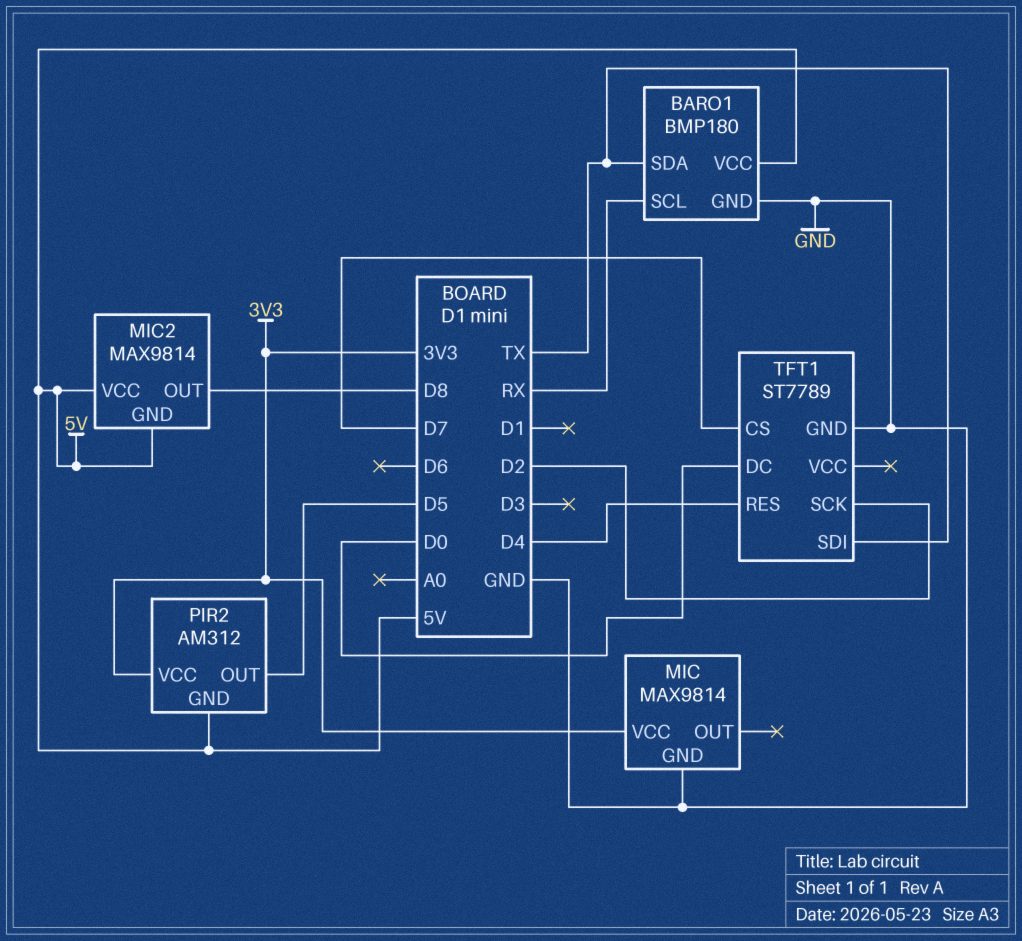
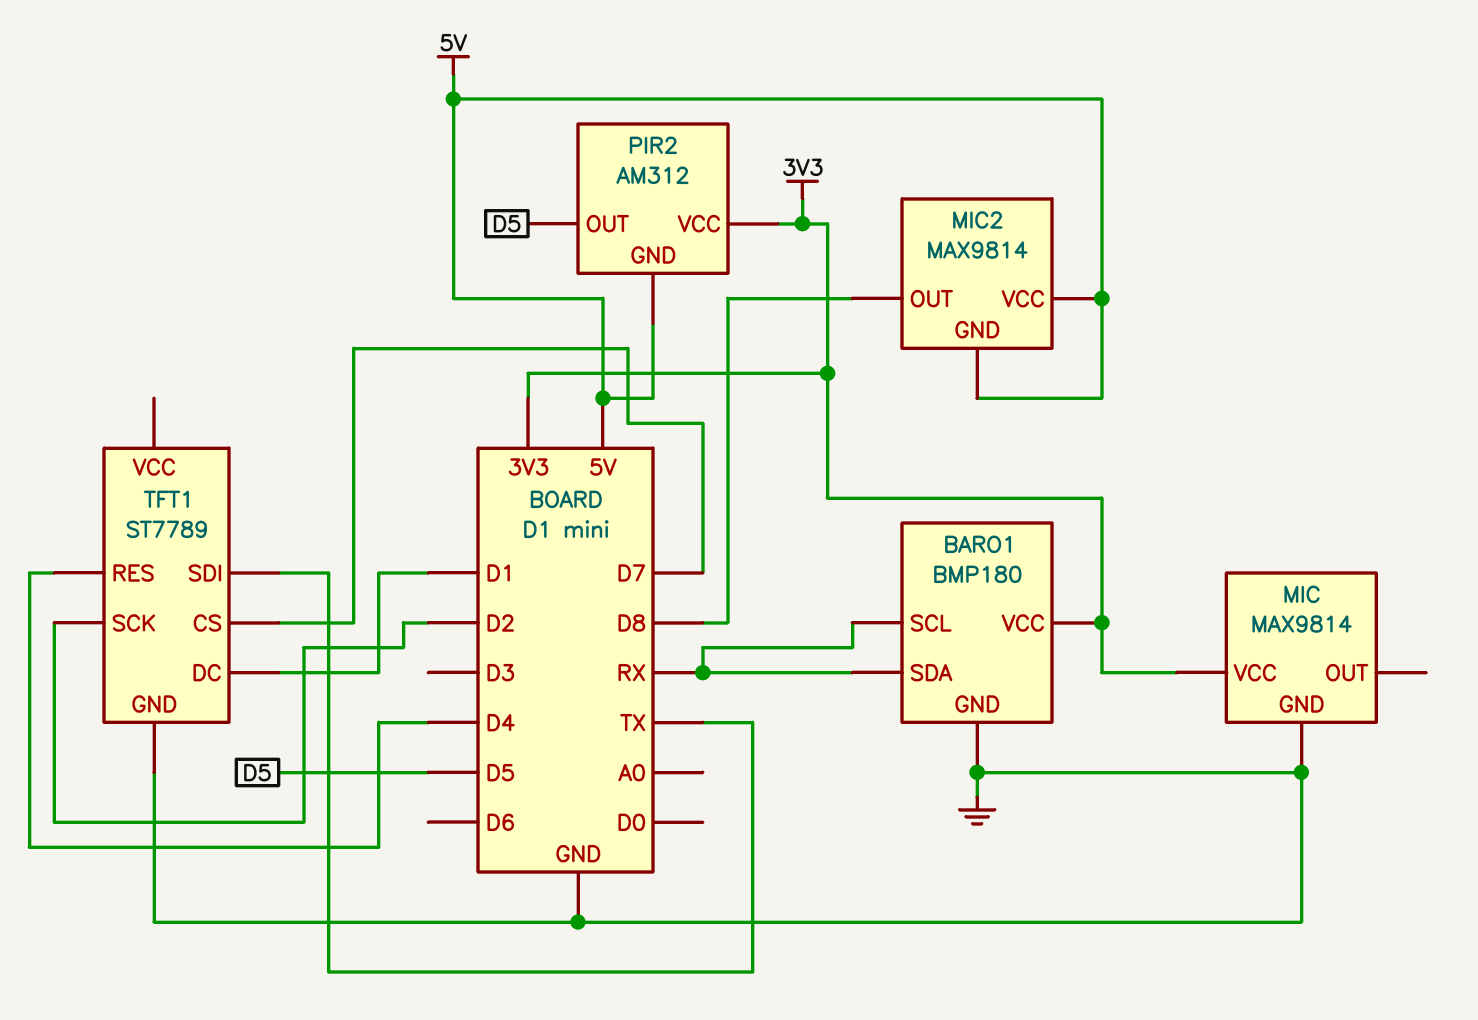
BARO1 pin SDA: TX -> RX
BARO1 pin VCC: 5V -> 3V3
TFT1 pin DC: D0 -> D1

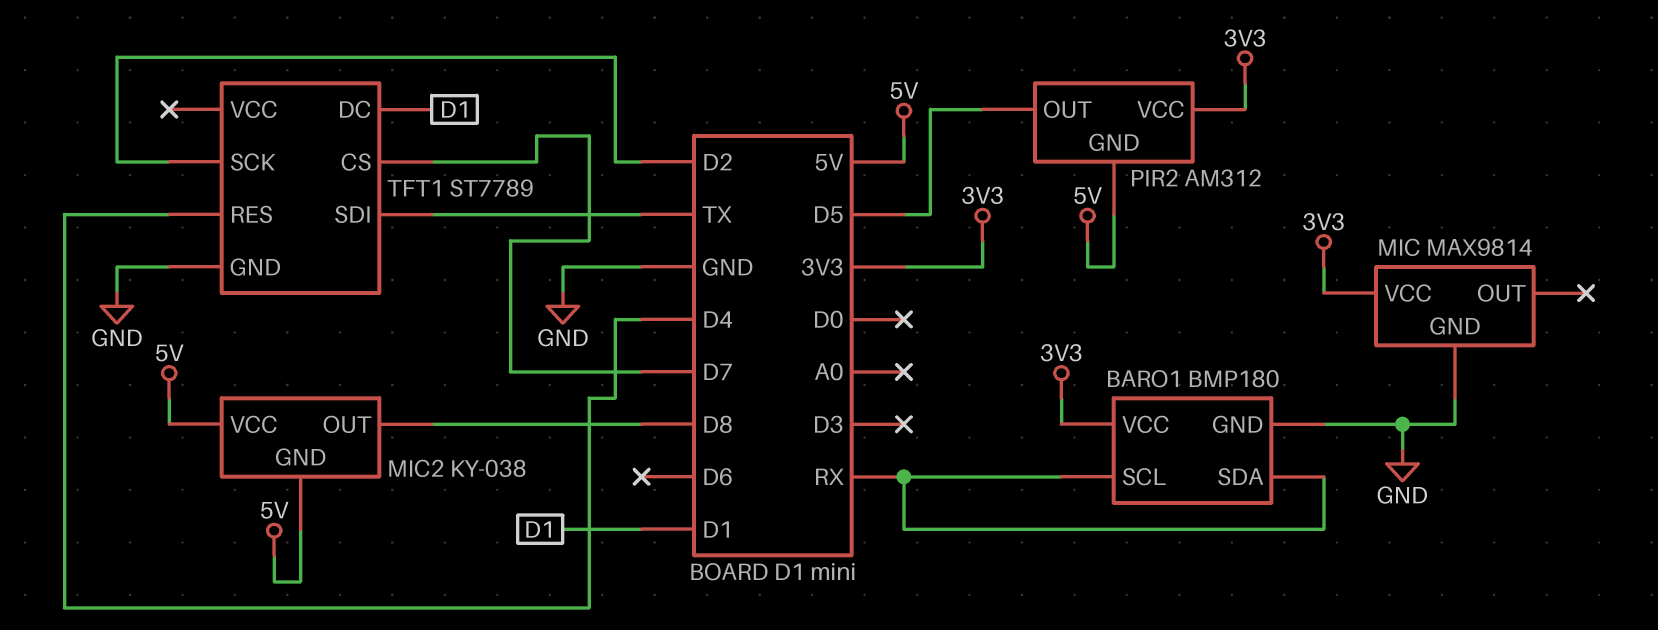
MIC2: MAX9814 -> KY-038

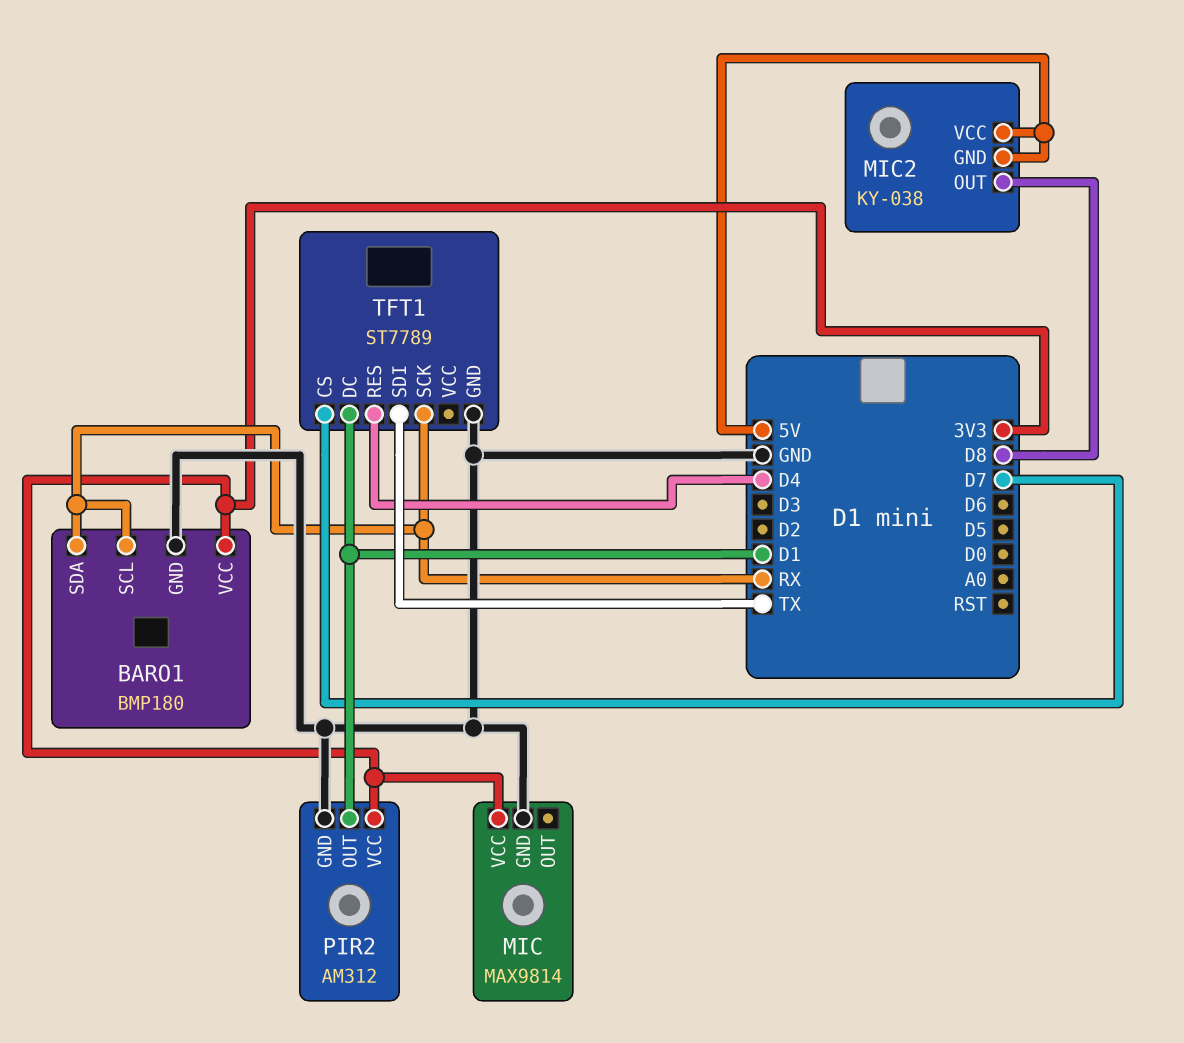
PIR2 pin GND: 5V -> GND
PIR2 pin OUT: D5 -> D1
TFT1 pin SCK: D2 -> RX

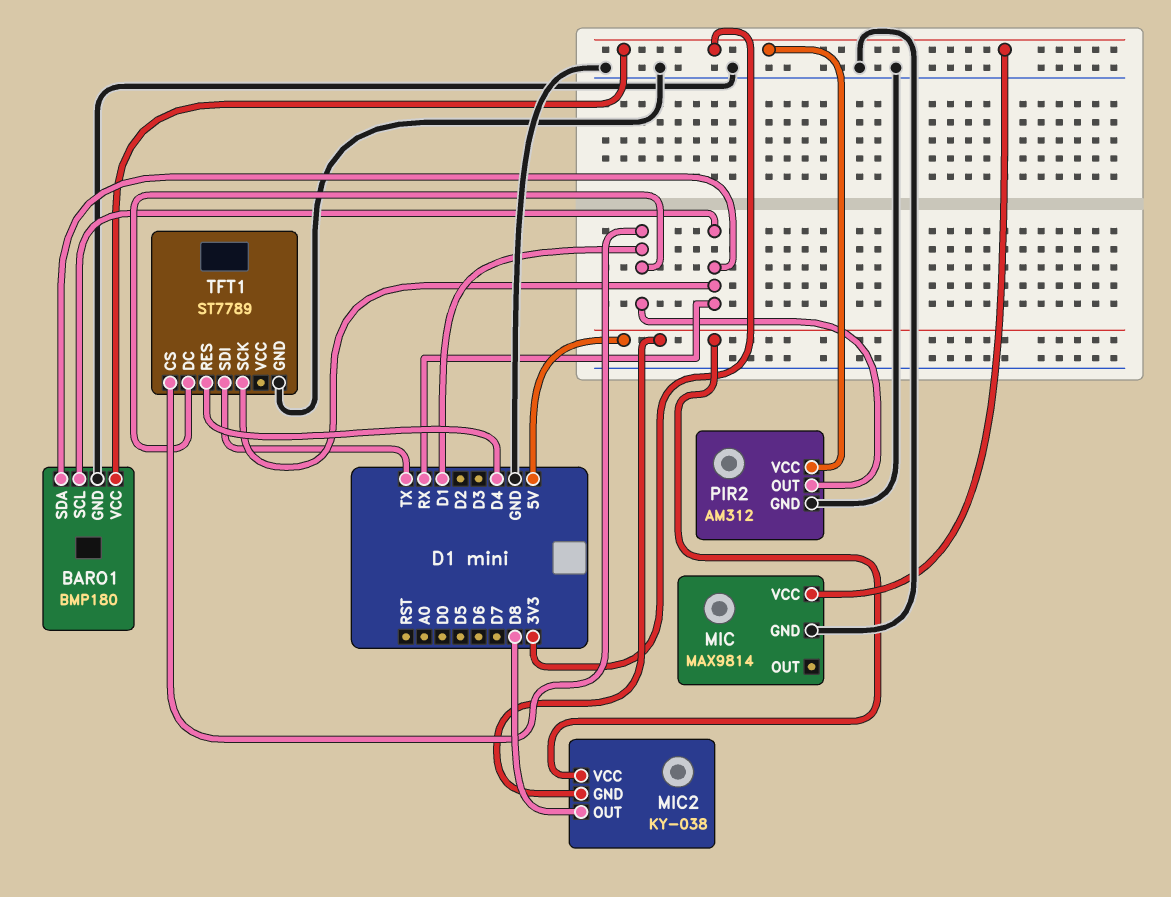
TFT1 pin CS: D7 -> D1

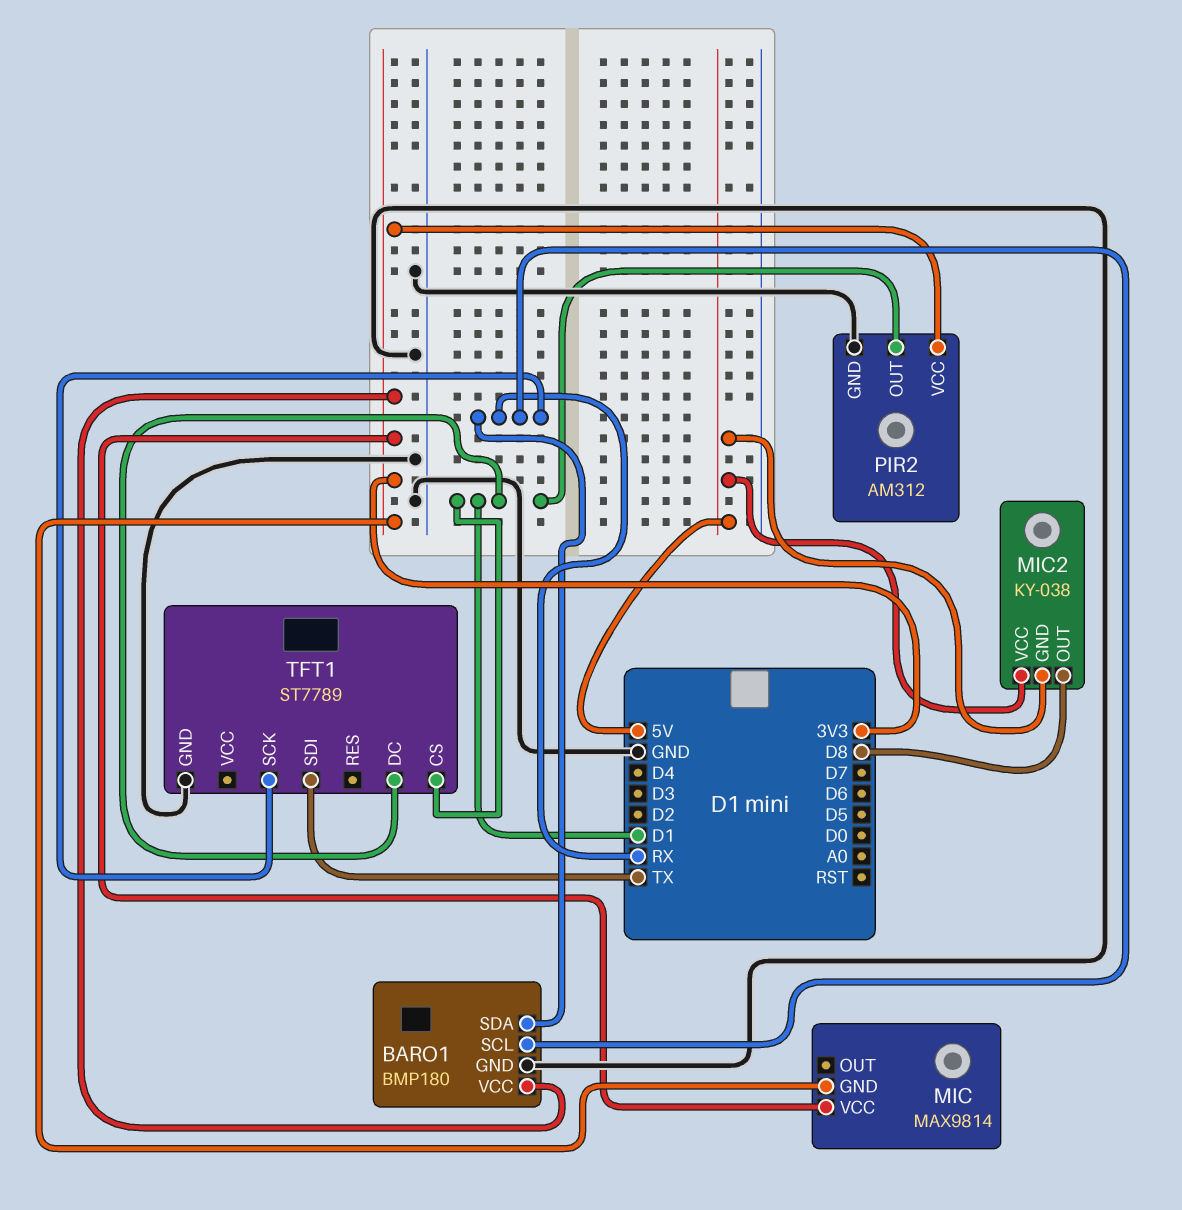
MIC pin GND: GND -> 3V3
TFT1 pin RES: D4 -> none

------------------------------------------------------------------------

**Requirement**
Transcribe exactly the lines above, running from the one that contains "PIR2 pin GND: 5V -> GND" through the final line of the listing, and skip every picture.

**Written solution**
PIR2 pin GND: 5V -> GND
PIR2 pin OUT: D5 -> D1
TFT1 pin SCK: D2 -> RX

TFT1 pin CS: D7 -> D1

MIC pin GND: GND -> 3V3
TFT1 pin RES: D4 -> none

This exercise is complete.